Dataset excerpts Start Marker

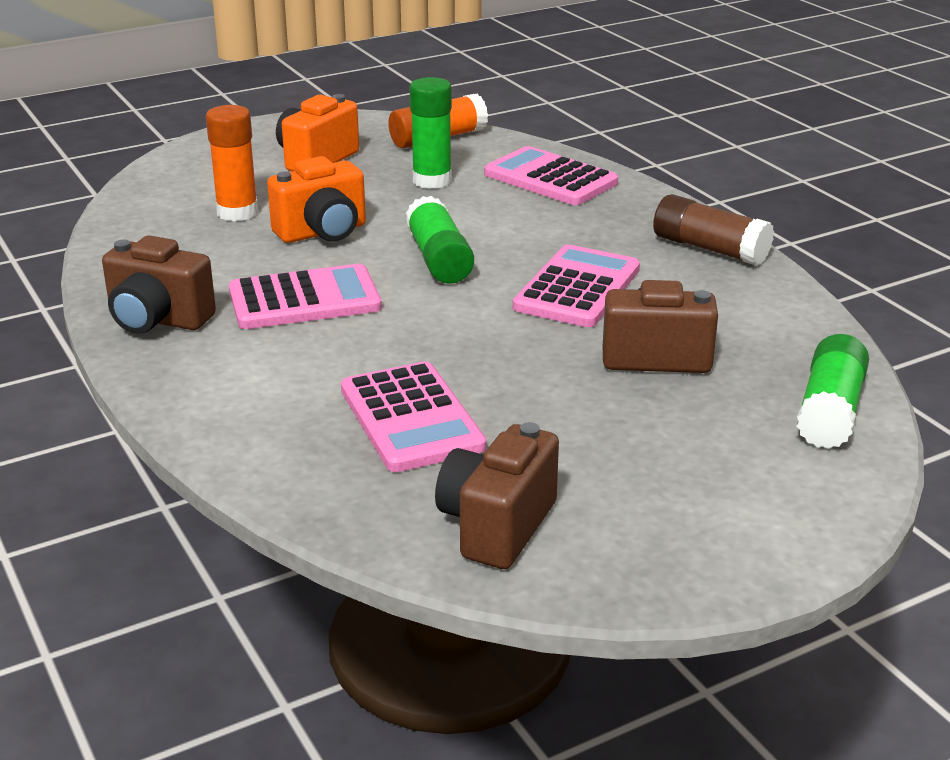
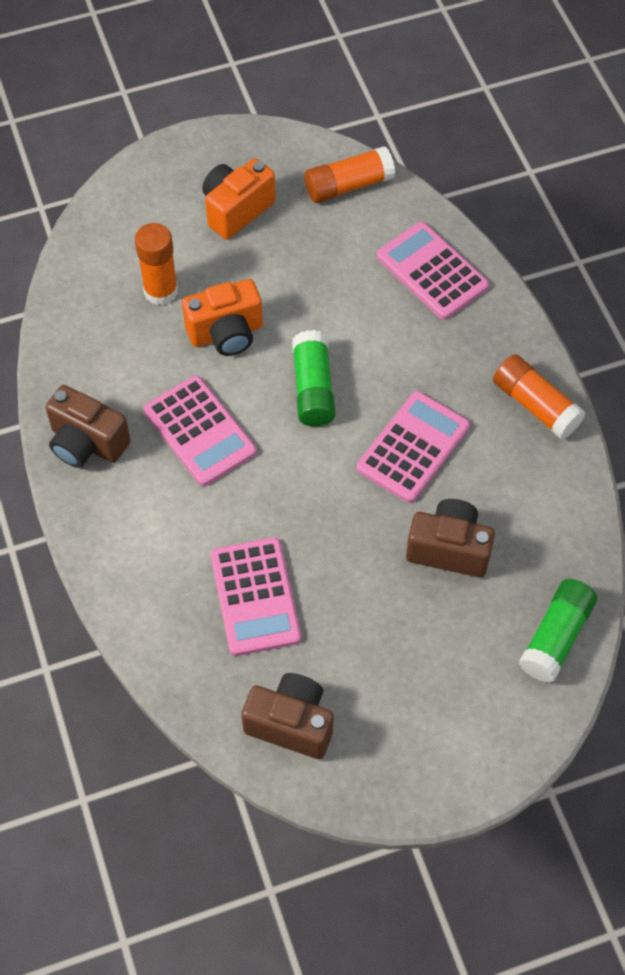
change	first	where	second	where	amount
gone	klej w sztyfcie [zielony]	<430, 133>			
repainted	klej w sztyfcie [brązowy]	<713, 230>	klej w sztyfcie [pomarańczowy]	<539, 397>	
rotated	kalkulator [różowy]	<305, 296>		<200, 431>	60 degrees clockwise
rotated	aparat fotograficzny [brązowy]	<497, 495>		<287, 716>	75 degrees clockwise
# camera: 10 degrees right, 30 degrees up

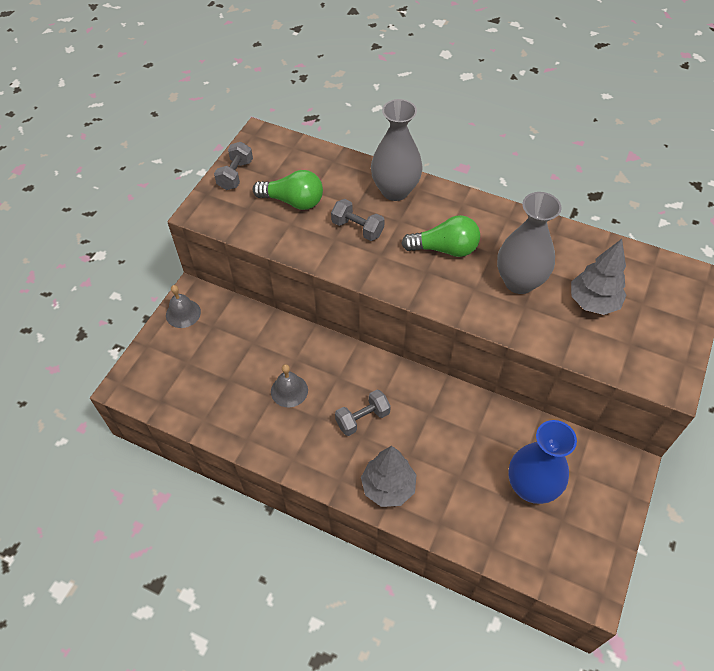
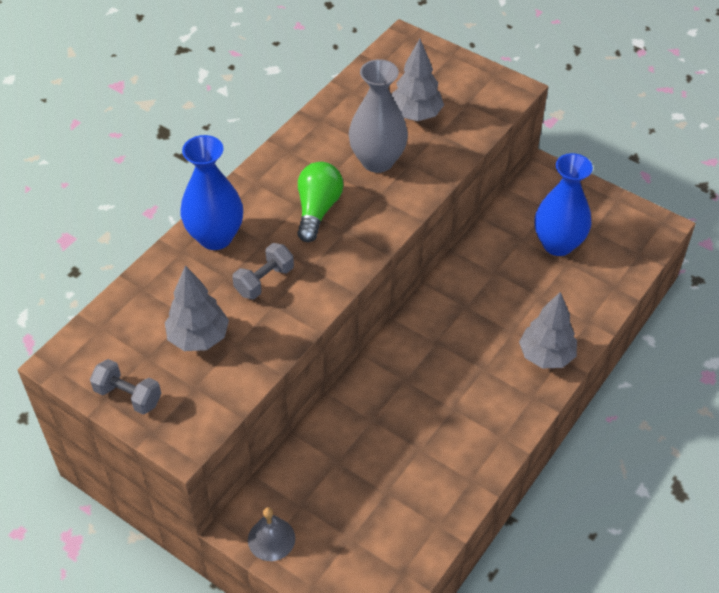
change	first	where	second	where	amount
repainted	wazon [szary]	<397, 150>	wazon [niebieski]	<211, 192>	
swapped	żarówka [zielony]	<288, 190>	drzewko [szary]	<197, 308>	
gone	dzwonek [szary]	<289, 385>			
gone	hantel [szary]	<363, 413>			
# camera: 80 degrees left, 5 degrees down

Dataset excerpts End Marker

▸ **Task**: Copy each of the entries above precisely, and drop whatever pictures they hold.

▸ **The completed task**:
change	first	where	second	where	amount
gone	klej w sztyfcie [zielony]	<430, 133>			
repainted	klej w sztyfcie [brązowy]	<713, 230>	klej w sztyfcie [pomarańczowy]	<539, 397>	
rotated	kalkulator [różowy]	<305, 296>		<200, 431>	60 degrees clockwise
rotated	aparat fotograficzny [brązowy]	<497, 495>		<287, 716>	75 degrees clockwise
# camera: 10 degrees right, 30 degrees up

change	first	where	second	where	amount
repainted	wazon [szary]	<397, 150>	wazon [niebieski]	<211, 192>	
swapped	żarówka [zielony]	<288, 190>	drzewko [szary]	<197, 308>	
gone	dzwonek [szary]	<289, 385>			
gone	hantel [szary]	<363, 413>			
# camera: 80 degrees left, 5 degrees down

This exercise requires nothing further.